* _DATA PROVIDED_
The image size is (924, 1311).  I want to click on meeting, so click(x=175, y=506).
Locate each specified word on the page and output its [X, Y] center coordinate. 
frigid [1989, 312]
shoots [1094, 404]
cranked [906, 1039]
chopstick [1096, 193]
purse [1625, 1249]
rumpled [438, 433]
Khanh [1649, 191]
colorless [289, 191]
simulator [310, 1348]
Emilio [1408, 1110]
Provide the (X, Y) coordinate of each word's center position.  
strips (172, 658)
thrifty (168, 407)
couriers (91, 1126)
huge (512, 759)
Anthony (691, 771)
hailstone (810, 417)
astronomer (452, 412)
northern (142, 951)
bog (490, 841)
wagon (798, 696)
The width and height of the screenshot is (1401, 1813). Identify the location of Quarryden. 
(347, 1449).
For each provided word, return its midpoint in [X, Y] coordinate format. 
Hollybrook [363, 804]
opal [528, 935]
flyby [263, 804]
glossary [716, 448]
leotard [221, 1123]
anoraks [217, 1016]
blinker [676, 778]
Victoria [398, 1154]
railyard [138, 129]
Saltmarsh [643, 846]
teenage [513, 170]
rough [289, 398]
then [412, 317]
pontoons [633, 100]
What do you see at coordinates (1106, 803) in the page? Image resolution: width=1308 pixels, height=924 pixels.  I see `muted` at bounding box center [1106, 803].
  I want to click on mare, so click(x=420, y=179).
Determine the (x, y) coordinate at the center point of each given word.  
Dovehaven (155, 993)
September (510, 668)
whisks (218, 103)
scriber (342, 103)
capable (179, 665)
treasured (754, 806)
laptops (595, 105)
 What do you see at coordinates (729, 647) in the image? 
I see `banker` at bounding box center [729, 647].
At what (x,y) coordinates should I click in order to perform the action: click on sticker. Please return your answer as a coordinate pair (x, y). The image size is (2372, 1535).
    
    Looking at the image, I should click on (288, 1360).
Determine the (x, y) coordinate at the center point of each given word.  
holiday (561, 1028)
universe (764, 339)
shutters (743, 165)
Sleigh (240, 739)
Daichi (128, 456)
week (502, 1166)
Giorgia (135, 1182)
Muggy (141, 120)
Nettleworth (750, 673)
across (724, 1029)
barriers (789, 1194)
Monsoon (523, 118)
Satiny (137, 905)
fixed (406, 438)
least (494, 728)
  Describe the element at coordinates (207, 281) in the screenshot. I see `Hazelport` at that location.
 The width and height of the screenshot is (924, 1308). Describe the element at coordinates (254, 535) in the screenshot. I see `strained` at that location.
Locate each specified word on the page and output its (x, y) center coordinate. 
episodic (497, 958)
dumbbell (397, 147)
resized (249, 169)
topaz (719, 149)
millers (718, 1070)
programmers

* _TASK TO COMPLETE_
Rewrite all the records above with "Determine" changed to "Find" wherever it appears, keeping everything else the same.

* _OUTPUT_
The image size is (924, 1311).  I want to click on meeting, so click(x=175, y=506).
Locate each specified word on the page and output its [X, Y] center coordinate. 
frigid [1989, 312]
shoots [1094, 404]
cranked [906, 1039]
chopstick [1096, 193]
purse [1625, 1249]
rumpled [438, 433]
Khanh [1649, 191]
colorless [289, 191]
simulator [310, 1348]
Emilio [1408, 1110]
Provide the (X, Y) coordinate of each word's center position.  
strips (172, 658)
thrifty (168, 407)
couriers (91, 1126)
huge (512, 759)
Anthony (691, 771)
hailstone (810, 417)
astronomer (452, 412)
northern (142, 951)
bog (490, 841)
wagon (798, 696)
The width and height of the screenshot is (1401, 1813). Identify the location of Quarryden. 
(347, 1449).
For each provided word, return its midpoint in [X, Y] coordinate format. 
Hollybrook [363, 804]
opal [528, 935]
flyby [263, 804]
glossary [716, 448]
leotard [221, 1123]
anoraks [217, 1016]
blinker [676, 778]
Victoria [398, 1154]
railyard [138, 129]
Saltmarsh [643, 846]
teenage [513, 170]
rough [289, 398]
then [412, 317]
pontoons [633, 100]
What do you see at coordinates (1106, 803) in the page? Image resolution: width=1308 pixels, height=924 pixels.  I see `muted` at bounding box center [1106, 803].
  I want to click on mare, so click(x=420, y=179).
Find the (x, y) coordinate at the center point of each given word.  
Dovehaven (155, 993)
September (510, 668)
whisks (218, 103)
scriber (342, 103)
capable (179, 665)
treasured (754, 806)
laptops (595, 105)
 What do you see at coordinates (729, 647) in the image? 
I see `banker` at bounding box center [729, 647].
At what (x,y) coordinates should I click in order to perform the action: click on sticker. Please return your answer as a coordinate pair (x, y). The image size is (2372, 1535).
    
    Looking at the image, I should click on (288, 1360).
Find the (x, y) coordinate at the center point of each given word.  
holiday (561, 1028)
universe (764, 339)
shutters (743, 165)
Sleigh (240, 739)
Daichi (128, 456)
week (502, 1166)
Giorgia (135, 1182)
Muggy (141, 120)
Nettleworth (750, 673)
across (724, 1029)
barriers (789, 1194)
Monsoon (523, 118)
Satiny (137, 905)
fixed (406, 438)
least (494, 728)
  Describe the element at coordinates (207, 281) in the screenshot. I see `Hazelport` at that location.
 The width and height of the screenshot is (924, 1308). Describe the element at coordinates (254, 535) in the screenshot. I see `strained` at that location.
Locate each specified word on the page and output its (x, y) center coordinate. 
episodic (497, 958)
dumbbell (397, 147)
resized (249, 169)
topaz (719, 149)
millers (718, 1070)
programmers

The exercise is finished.